Start of Block

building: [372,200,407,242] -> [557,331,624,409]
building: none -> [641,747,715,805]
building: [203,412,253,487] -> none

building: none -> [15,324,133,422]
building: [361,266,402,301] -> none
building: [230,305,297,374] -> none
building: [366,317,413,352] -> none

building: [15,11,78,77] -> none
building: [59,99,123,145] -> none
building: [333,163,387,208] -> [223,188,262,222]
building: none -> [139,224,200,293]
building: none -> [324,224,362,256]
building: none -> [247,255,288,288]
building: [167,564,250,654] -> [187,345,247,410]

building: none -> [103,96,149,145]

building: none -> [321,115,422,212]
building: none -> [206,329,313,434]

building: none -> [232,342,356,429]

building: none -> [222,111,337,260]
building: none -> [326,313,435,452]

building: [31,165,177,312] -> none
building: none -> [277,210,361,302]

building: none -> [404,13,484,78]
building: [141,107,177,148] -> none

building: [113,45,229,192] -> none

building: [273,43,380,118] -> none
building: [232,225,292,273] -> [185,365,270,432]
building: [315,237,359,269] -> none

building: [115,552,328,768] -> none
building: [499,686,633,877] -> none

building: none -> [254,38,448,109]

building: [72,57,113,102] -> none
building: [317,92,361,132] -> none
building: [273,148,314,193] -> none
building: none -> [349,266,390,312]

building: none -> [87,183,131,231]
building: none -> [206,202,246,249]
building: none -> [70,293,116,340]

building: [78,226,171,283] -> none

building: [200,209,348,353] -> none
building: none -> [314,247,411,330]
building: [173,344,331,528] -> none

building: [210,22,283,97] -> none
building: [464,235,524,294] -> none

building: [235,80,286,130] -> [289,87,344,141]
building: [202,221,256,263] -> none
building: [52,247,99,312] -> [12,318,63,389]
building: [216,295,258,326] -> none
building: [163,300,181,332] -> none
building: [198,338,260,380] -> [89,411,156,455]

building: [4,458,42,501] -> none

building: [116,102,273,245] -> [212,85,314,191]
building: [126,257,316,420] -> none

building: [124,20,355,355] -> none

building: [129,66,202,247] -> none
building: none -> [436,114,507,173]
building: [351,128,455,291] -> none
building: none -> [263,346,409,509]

End of Block

WORK INSTRUCTIONS: Write out exactly the final stretch of the records: the line containing "building: [216,295,258,326] -> none" and every line after it, through the last, and nothing else.

SOLUTION FOR THIS PROBLEM:
building: [216,295,258,326] -> none
building: [163,300,181,332] -> none
building: [198,338,260,380] -> [89,411,156,455]

building: [4,458,42,501] -> none

building: [116,102,273,245] -> [212,85,314,191]
building: [126,257,316,420] -> none

building: [124,20,355,355] -> none

building: [129,66,202,247] -> none
building: none -> [436,114,507,173]
building: [351,128,455,291] -> none
building: none -> [263,346,409,509]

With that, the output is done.